WHAT YOU WILL DO: Using the records below, reproduce exactly the lines from the one containing "turquoise pawn: 1 -> 2" through the end, and nothing more; skip the images.

EXTRACTED ENTRIES:
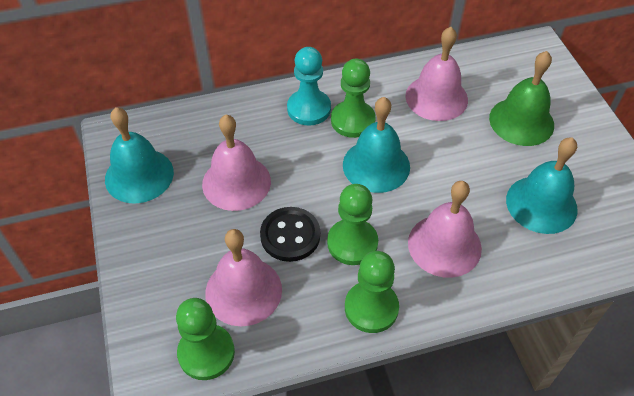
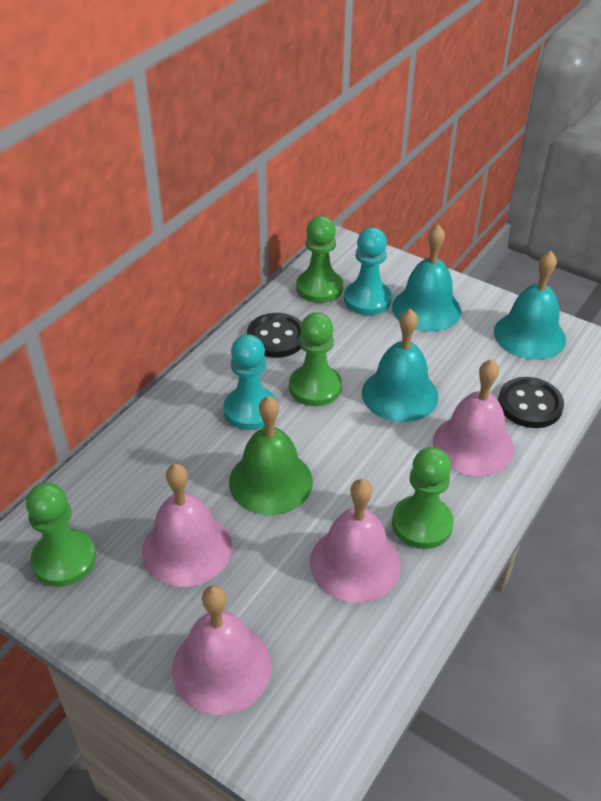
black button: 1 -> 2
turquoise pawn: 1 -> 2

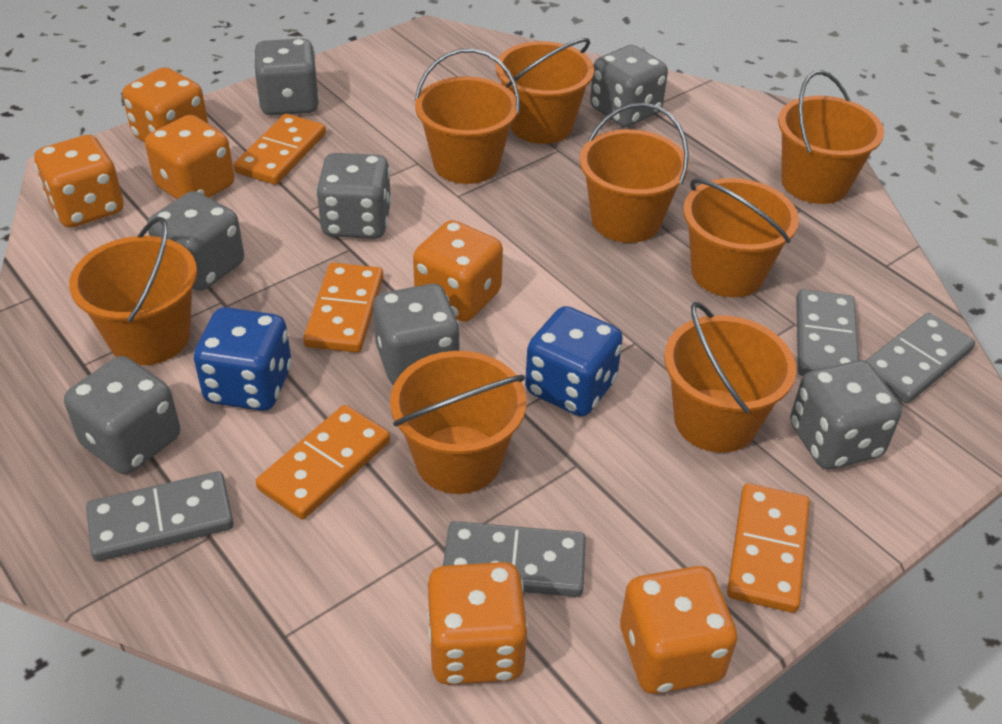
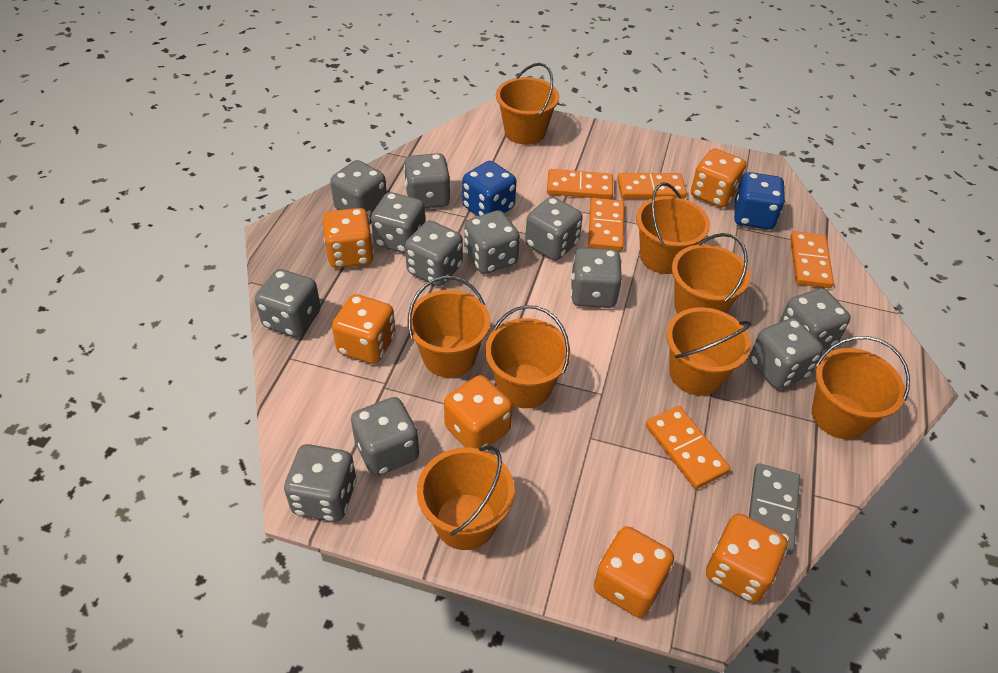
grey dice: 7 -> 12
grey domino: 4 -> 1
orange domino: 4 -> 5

RESULT OF THE EXERCISE:
turquoise pawn: 1 -> 2

grey dice: 7 -> 12
grey domino: 4 -> 1
orange domino: 4 -> 5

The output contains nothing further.